TASK DIRECTIONS:
For the entries that follow, report how many lines include the word "grey" and add nothing.

INFORMATION PROVIDED:
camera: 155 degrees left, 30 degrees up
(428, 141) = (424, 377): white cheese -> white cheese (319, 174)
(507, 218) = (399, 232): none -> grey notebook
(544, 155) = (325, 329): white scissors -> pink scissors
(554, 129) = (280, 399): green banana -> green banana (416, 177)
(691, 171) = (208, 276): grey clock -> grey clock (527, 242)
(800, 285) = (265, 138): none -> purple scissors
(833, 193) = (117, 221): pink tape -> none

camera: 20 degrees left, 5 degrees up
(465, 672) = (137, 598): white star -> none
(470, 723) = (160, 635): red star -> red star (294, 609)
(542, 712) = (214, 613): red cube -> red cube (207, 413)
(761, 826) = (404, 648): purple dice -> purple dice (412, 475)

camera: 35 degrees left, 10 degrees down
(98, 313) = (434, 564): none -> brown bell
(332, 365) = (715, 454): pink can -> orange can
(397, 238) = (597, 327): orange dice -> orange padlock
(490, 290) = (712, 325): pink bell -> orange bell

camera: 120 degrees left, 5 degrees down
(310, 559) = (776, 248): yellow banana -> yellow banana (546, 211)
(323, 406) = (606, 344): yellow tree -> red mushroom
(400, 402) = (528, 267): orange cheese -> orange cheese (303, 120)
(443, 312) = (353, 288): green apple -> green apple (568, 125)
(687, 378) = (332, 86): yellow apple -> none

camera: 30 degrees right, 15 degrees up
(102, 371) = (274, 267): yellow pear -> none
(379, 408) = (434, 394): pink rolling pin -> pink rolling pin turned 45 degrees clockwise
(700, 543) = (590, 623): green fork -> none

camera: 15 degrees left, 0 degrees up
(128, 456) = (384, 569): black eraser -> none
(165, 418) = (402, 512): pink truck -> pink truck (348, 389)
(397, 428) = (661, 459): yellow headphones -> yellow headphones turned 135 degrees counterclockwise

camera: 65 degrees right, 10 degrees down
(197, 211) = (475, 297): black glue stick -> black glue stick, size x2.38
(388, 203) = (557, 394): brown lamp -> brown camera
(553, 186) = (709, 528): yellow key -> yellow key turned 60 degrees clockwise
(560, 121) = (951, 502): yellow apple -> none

ANSWER TO THIS TASK:
2